▸ YOUR OBJECTIVE
The expected answer is every line of the material that contains the word "cone".

▸ RECORDS SUPPLIED
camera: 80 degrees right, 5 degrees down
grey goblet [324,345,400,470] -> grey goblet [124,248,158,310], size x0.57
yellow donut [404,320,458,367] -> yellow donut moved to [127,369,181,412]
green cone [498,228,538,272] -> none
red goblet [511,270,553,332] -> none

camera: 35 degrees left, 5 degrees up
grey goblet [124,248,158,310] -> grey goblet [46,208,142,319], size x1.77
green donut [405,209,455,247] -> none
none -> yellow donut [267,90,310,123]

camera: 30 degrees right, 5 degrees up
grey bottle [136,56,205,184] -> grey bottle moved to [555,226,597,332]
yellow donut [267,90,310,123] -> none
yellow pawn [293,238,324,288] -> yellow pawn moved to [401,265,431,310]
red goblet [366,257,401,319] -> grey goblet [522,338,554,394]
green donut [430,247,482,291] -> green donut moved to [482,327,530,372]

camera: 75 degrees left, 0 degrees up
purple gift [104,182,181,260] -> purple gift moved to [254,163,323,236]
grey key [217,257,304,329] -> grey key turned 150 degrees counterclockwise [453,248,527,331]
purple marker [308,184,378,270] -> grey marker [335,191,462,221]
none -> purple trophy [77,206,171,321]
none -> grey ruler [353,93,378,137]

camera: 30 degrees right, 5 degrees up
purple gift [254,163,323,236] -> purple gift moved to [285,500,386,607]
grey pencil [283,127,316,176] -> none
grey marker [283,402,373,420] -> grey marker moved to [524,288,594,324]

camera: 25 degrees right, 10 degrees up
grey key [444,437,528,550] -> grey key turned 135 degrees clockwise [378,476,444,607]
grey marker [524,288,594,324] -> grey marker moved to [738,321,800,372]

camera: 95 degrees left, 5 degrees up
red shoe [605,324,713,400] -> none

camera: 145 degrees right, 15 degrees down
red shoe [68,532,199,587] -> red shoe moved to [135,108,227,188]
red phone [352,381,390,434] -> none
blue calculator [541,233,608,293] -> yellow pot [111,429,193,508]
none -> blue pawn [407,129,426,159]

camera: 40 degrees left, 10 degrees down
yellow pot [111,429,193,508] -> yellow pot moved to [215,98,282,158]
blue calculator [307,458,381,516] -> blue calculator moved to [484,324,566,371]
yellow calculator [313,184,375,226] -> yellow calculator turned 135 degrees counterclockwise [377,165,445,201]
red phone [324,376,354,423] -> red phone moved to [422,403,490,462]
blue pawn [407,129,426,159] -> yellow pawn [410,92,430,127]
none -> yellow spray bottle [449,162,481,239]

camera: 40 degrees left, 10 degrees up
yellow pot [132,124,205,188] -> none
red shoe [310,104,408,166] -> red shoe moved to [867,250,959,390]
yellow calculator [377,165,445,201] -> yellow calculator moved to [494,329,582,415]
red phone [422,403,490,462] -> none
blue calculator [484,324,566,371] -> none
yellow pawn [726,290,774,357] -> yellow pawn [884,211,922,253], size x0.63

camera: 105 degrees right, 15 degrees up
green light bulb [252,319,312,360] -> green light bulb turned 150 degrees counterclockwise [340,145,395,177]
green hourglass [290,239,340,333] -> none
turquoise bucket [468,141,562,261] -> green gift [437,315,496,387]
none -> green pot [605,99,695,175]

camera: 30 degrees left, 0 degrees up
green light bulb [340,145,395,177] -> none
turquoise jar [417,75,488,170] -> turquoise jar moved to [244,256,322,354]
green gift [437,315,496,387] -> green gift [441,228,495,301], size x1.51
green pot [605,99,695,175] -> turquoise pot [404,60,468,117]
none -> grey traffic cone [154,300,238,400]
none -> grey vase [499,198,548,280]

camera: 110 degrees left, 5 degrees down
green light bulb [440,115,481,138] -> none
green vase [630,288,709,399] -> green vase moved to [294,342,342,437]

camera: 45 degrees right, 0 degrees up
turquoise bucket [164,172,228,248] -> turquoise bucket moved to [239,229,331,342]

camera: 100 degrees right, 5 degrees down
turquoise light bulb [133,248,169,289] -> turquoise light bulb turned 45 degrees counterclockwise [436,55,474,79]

▸ TASK OUTPUT
green cone [498,228,538,272] -> none
none -> grey traffic cone [154,300,238,400]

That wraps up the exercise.